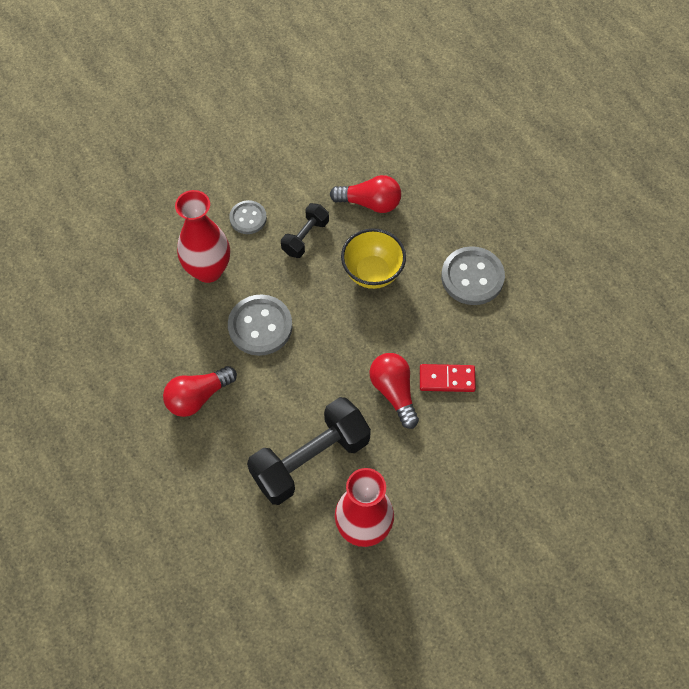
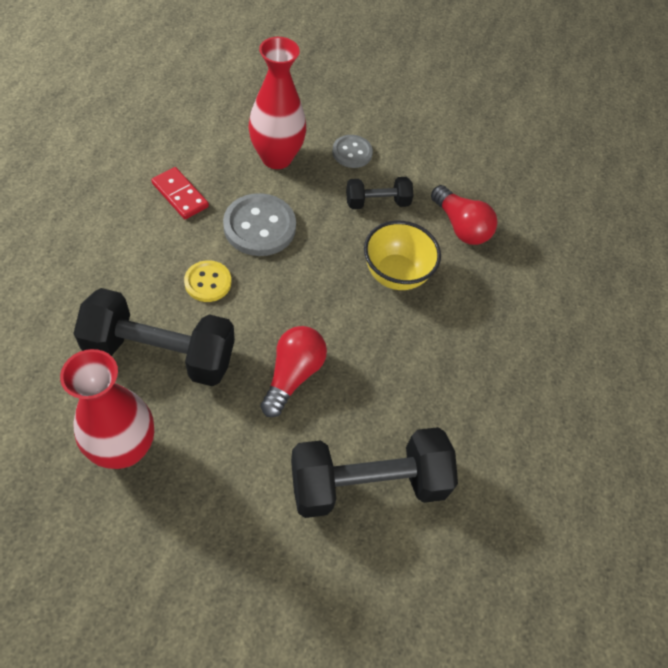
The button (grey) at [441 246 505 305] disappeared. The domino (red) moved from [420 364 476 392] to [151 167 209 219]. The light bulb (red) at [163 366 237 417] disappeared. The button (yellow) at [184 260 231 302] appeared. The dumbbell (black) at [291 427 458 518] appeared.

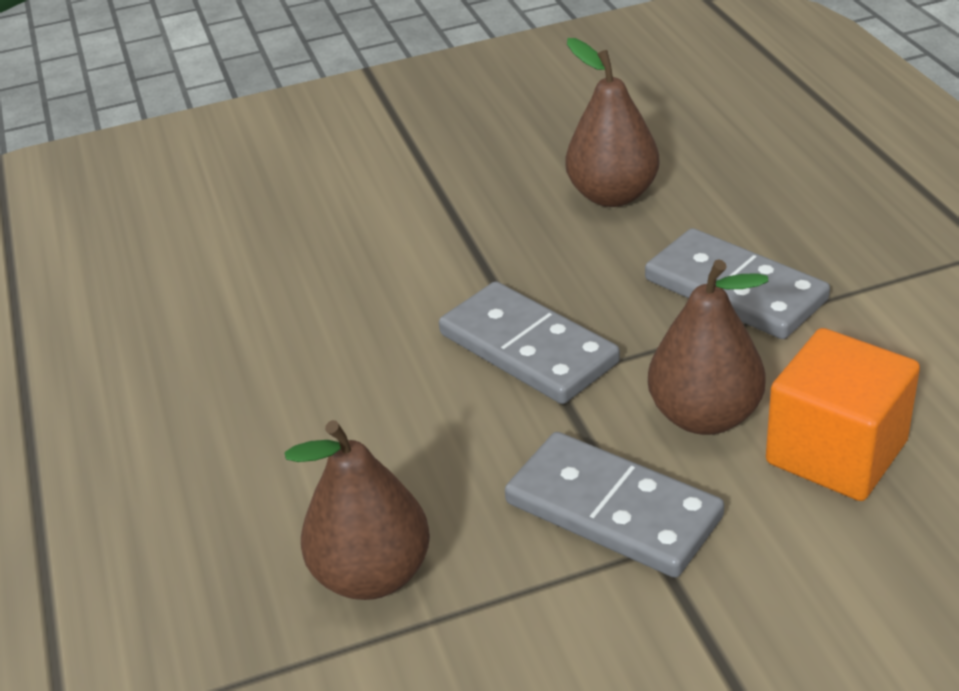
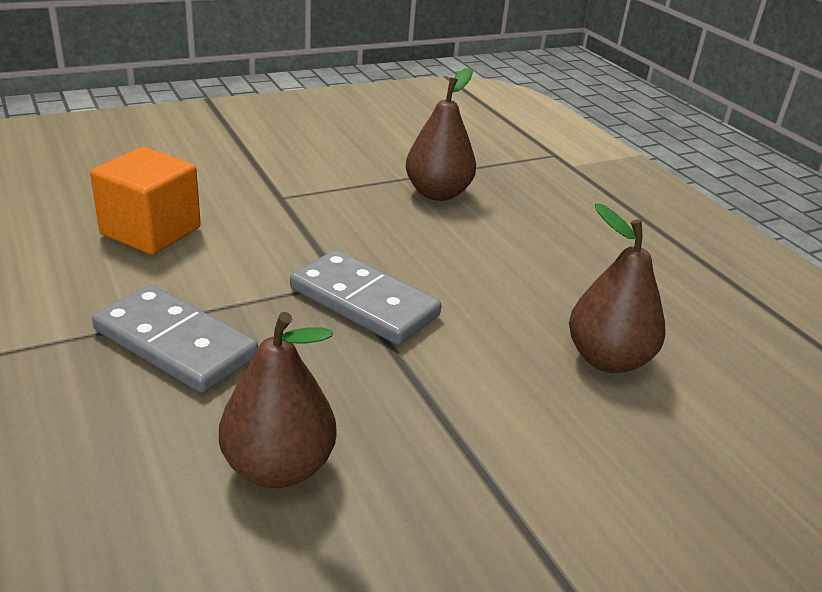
The pear (brown) moved from [648 259 768 435] to [569 203 665 373]. The domino (grey) at [505 432 724 578] disappeared.

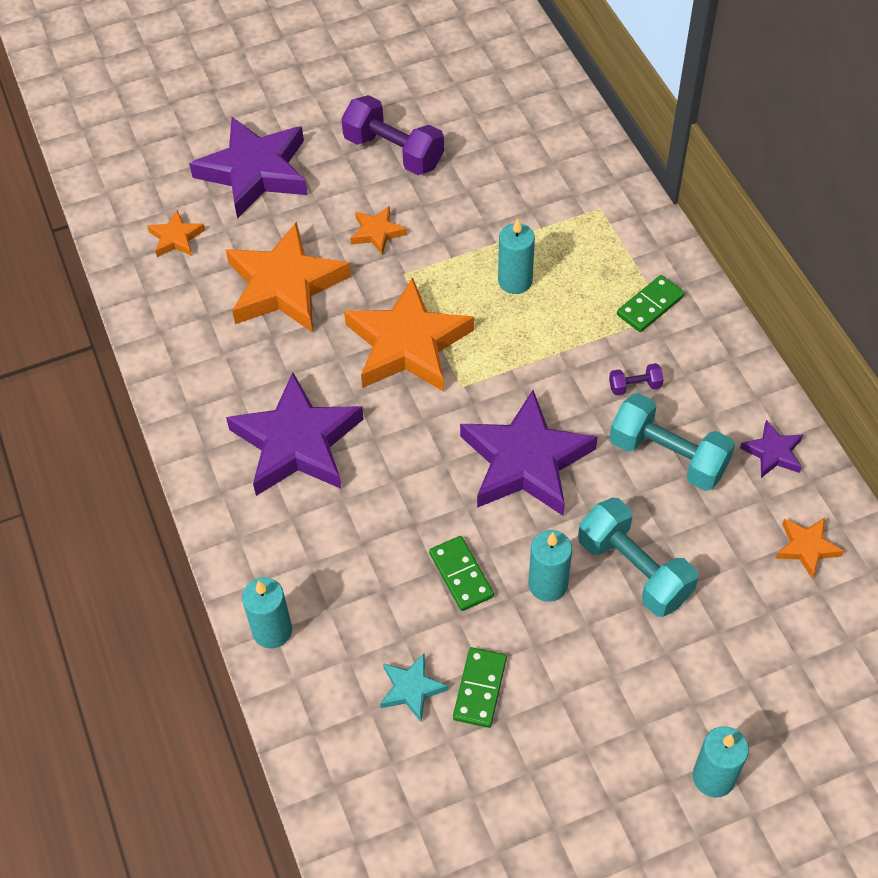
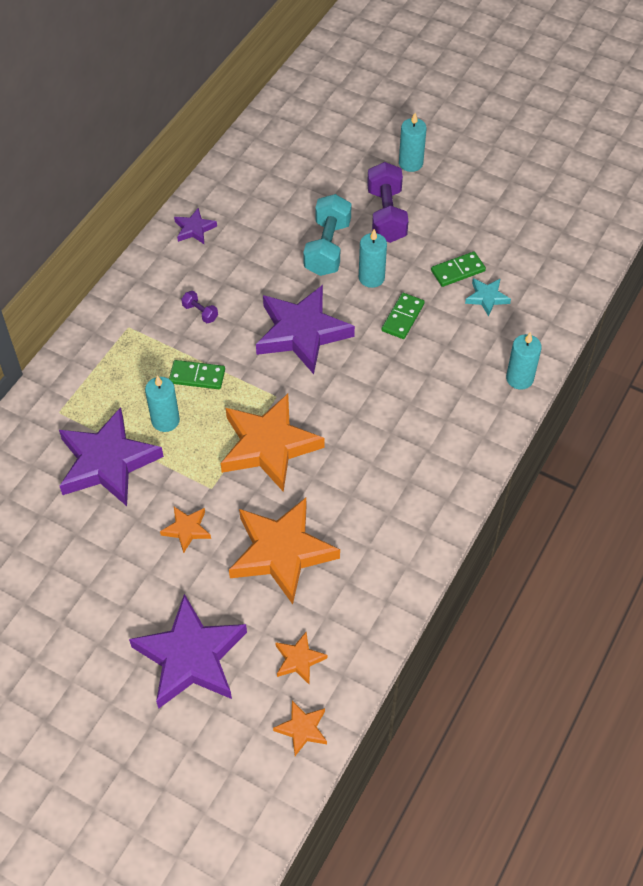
The dumbbell (purple) moved from [341 95 444 175] to [367 162 408 243]. The domino (green) moved from [617 275 685 332] to [169 360 225 389]. The star (purple) moved from [226 372 364 496] to [59 407 164 506]. The dumbbell (turquoise) at [610 393 735 491] disappeared. The star (orange) moved from [776 518 844 579] to [273 701 327 756].

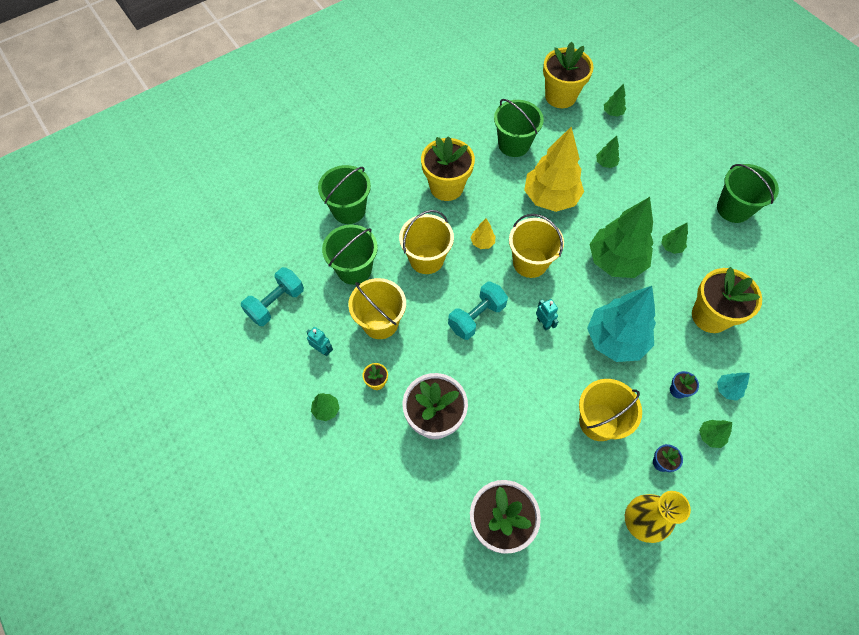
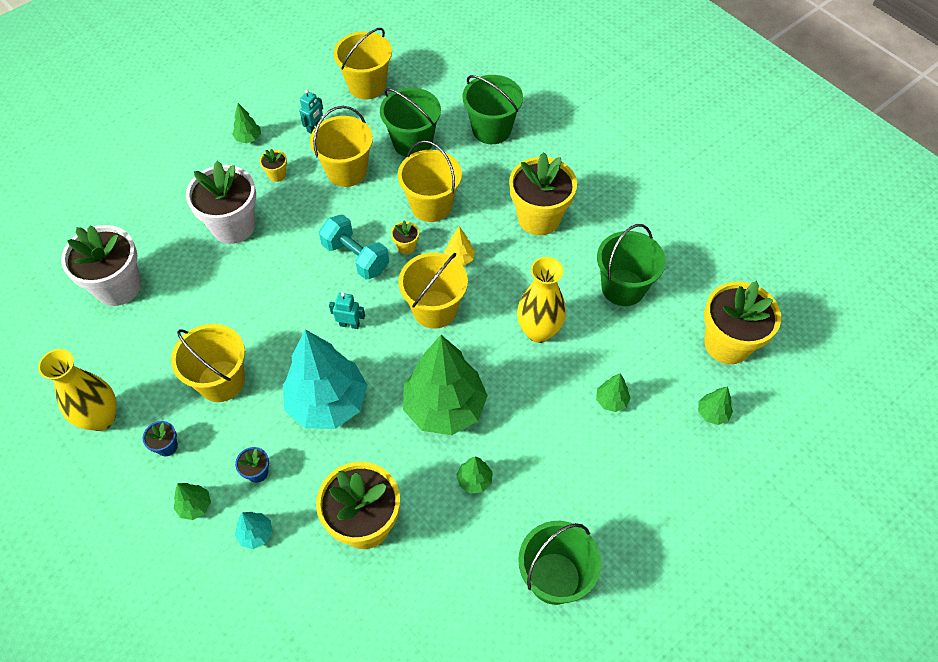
The tree (yellow) at [524 127 584 212] was replaced by the vase (yellow) at [517 257 566 343]. The dumbbell (turquoise) at [241 267 304 326] was replaced by the bucket (yellow) at [333 28 392 99]. The robot (turquoise) at [536 299 559 331] turned 135 degrees counterclockwise. The flower pot (yellow) at [391 221 419 254] appeared.

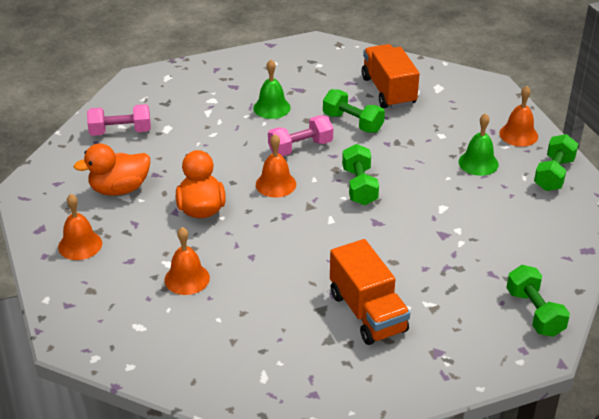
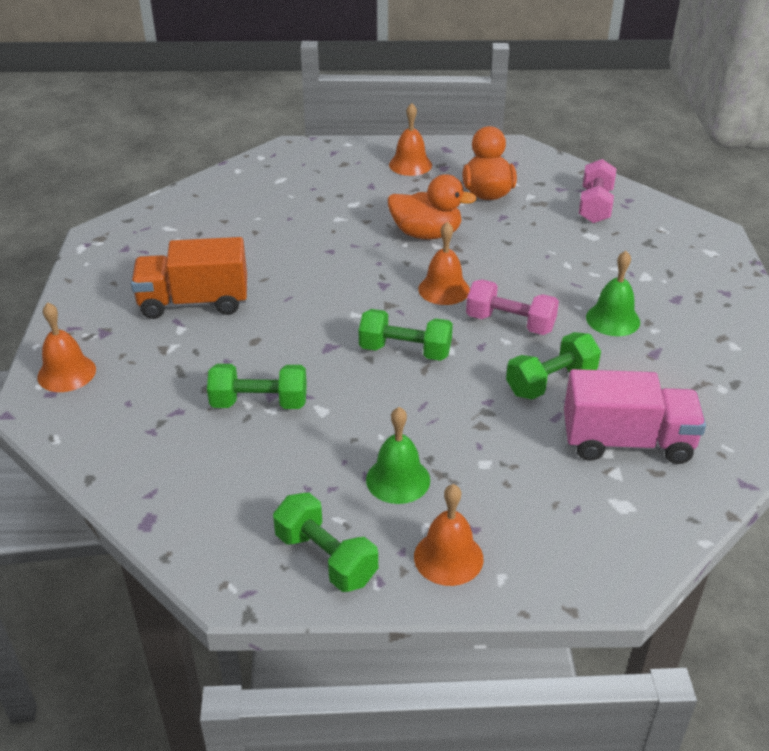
The truck (orange) at [362 44 420 108] became the truck (pink) at [564 369 706 464]. The dumbbell (pink) at [268 115 333 156] turned 60 degrees counterclockwise. The bell (orange) moved from [164 227 210 295] to [37 302 96 392]. The dumbbell (green) moved from [506 265 570 337] to [207 364 307 409].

#####

• Description of the task
Each entry above should be printed again word for word, with any picture dropped.

• Output below
The button (grey) at [441 246 505 305] disappeared. The domino (red) moved from [420 364 476 392] to [151 167 209 219]. The light bulb (red) at [163 366 237 417] disappeared. The button (yellow) at [184 260 231 302] appeared. The dumbbell (black) at [291 427 458 518] appeared.

The pear (brown) moved from [648 259 768 435] to [569 203 665 373]. The domino (grey) at [505 432 724 578] disappeared.

The dumbbell (purple) moved from [341 95 444 175] to [367 162 408 243]. The domino (green) moved from [617 275 685 332] to [169 360 225 389]. The star (purple) moved from [226 372 364 496] to [59 407 164 506]. The dumbbell (turquoise) at [610 393 735 491] disappeared. The star (orange) moved from [776 518 844 579] to [273 701 327 756].

The tree (yellow) at [524 127 584 212] was replaced by the vase (yellow) at [517 257 566 343]. The dumbbell (turquoise) at [241 267 304 326] was replaced by the bucket (yellow) at [333 28 392 99]. The robot (turquoise) at [536 299 559 331] turned 135 degrees counterclockwise. The flower pot (yellow) at [391 221 419 254] appeared.

The truck (orange) at [362 44 420 108] became the truck (pink) at [564 369 706 464]. The dumbbell (pink) at [268 115 333 156] turned 60 degrees counterclockwise. The bell (orange) moved from [164 227 210 295] to [37 302 96 392]. The dumbbell (green) moved from [506 265 570 337] to [207 364 307 409].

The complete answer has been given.